→ **Assignment**
Copy out the entries that follow exactly, leaving out the pictures.
**** Task material ****
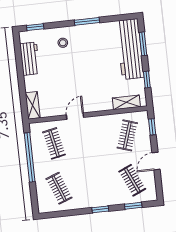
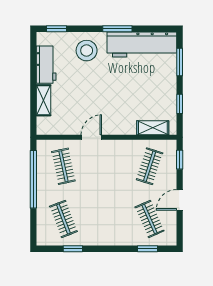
stool: (63, 43) -> (87, 51), width x1.89, depth x1.89
workbench: (130, 49) -> (142, 44), moved, turned -90
shelving: (33, 105) -> (44, 100), moved
window: (100, 209) -> (73, 249), moved

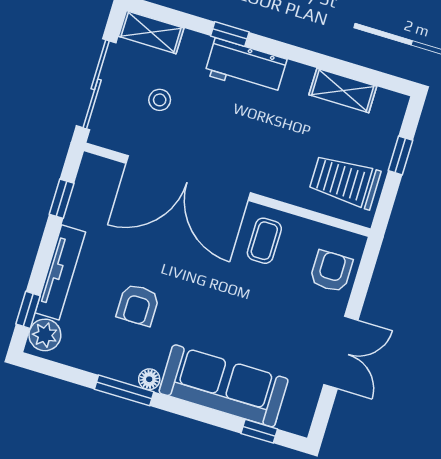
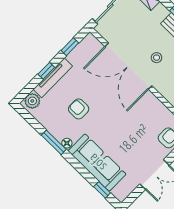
stool: (160, 100) -> (157, 58), moved
coffee table: (264, 241) -> (147, 110), removed
armchair: (138, 305) -> (79, 109), turned 90
window: (28, 310) -> (46, 71), moved

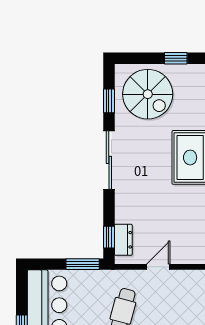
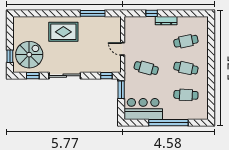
window: (176, 58) -> (10, 56), moved
dresser: (123, 240) -> (108, 68), removed

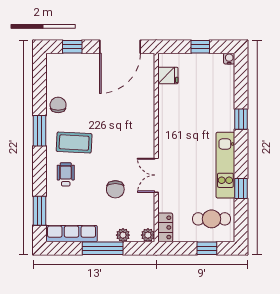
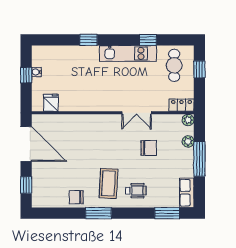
water cooler: (229, 59) -> (36, 72), moved
wheelchair: (66, 174) -> (136, 191), turned 180
row of seats: (72, 234) -> (187, 193), width x0.68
****
→ **Answer section**
stool: (63, 43) -> (87, 51), width x1.89, depth x1.89
workbench: (130, 49) -> (142, 44), moved, turned -90
shelving: (33, 105) -> (44, 100), moved
window: (100, 209) -> (73, 249), moved

stool: (160, 100) -> (157, 58), moved
coffee table: (264, 241) -> (147, 110), removed
armchair: (138, 305) -> (79, 109), turned 90
window: (28, 310) -> (46, 71), moved

window: (176, 58) -> (10, 56), moved
dresser: (123, 240) -> (108, 68), removed

water cooler: (229, 59) -> (36, 72), moved
wheelchair: (66, 174) -> (136, 191), turned 180
row of seats: (72, 234) -> (187, 193), width x0.68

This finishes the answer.